● **Work to do**
Print the records below word for word, but leave out the pictures.

□ □ □ □ □ □ □

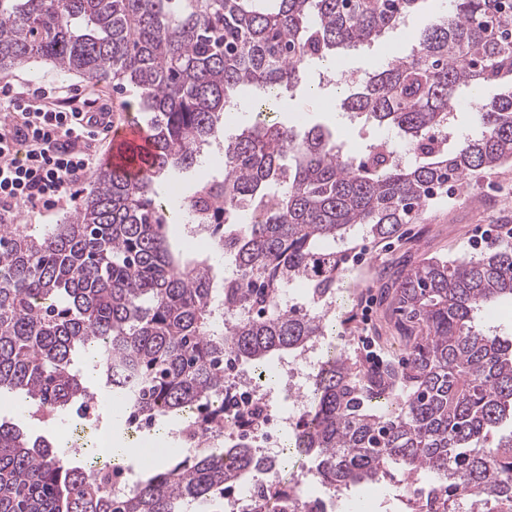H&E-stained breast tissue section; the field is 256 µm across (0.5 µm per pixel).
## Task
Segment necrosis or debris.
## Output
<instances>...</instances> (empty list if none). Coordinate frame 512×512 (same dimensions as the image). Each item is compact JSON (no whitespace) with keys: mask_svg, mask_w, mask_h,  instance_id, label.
<instances>
[{"mask_svg":"<svg viewBox=\"0 0 512 512\" xmlns=\"http://www.w3.org/2000/svg\"><path fill=\"white\" fill-rule=\"evenodd\" d=\"M324 345L320 336L283 358L275 388L258 382L234 356H225L224 437L248 443L260 468L226 490L224 512H251L261 489L280 485L282 434L301 428Z\"/></svg>","mask_w":512,"mask_h":512,"instance_id":"obj_1","label":"necrosis or debris"}]
</instances>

□ □ □ □ □ □ □

● **Worked solution**
H&E-stained breast tissue section; the field is 256 µm across (0.5 µm per pixel).
## Task
Segment necrosis or debris.
## Output
<instances>...</instances> (empty list if none). Coordinate frame 512×512 (same dimensions as the image). Each item is compact JSON (no whitespace) with keys: mask_svg, mask_w, mask_h,  instance_id, label.
<instances>
[{"mask_svg":"<svg viewBox=\"0 0 512 512\" xmlns=\"http://www.w3.org/2000/svg\"><path fill=\"white\" fill-rule=\"evenodd\" d=\"M324 345L320 336L283 358L275 388L258 382L234 356H225L224 437L248 443L260 468L226 490L224 512H251L261 489L280 485L282 434L301 428Z\"/></svg>","mask_w":512,"mask_h":512,"instance_id":"obj_1","label":"necrosis or debris"}]
</instances>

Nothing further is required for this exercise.